▶ _Records provided_:
★ ★ ★ ★ ★ ★ ★

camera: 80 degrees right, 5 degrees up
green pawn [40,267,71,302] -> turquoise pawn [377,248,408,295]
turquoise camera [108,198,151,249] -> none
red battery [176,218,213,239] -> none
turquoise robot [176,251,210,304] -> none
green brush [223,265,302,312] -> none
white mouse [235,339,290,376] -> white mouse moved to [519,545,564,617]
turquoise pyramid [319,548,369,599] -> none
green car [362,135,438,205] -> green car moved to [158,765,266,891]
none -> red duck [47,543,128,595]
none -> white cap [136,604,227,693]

★ ★ ★ ★ ★ ★ ★

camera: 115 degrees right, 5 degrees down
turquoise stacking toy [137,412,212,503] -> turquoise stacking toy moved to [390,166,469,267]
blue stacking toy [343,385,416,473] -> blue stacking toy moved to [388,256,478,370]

★ ★ ★ ★ ★ ★ ★

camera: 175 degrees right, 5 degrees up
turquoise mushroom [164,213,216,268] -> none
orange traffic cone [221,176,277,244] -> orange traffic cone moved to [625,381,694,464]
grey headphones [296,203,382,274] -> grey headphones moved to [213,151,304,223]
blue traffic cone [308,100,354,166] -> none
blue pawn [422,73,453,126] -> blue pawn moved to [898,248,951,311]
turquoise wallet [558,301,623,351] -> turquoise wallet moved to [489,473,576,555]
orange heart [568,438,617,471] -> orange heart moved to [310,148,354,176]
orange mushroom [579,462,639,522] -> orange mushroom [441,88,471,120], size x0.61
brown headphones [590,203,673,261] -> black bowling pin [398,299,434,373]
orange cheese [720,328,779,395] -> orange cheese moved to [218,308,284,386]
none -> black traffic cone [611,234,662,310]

★ ★ ★ ★ ★ ★ ★

▶ _Exercise requirements_: From the records above, print exactly the lines that run from the line with "green pawn [40,267,71,302]" to the line with "none -> white cap [136,604,227,693]", inclusive.

▶ _Exercise output_:
green pawn [40,267,71,302] -> turquoise pawn [377,248,408,295]
turquoise camera [108,198,151,249] -> none
red battery [176,218,213,239] -> none
turquoise robot [176,251,210,304] -> none
green brush [223,265,302,312] -> none
white mouse [235,339,290,376] -> white mouse moved to [519,545,564,617]
turquoise pyramid [319,548,369,599] -> none
green car [362,135,438,205] -> green car moved to [158,765,266,891]
none -> red duck [47,543,128,595]
none -> white cap [136,604,227,693]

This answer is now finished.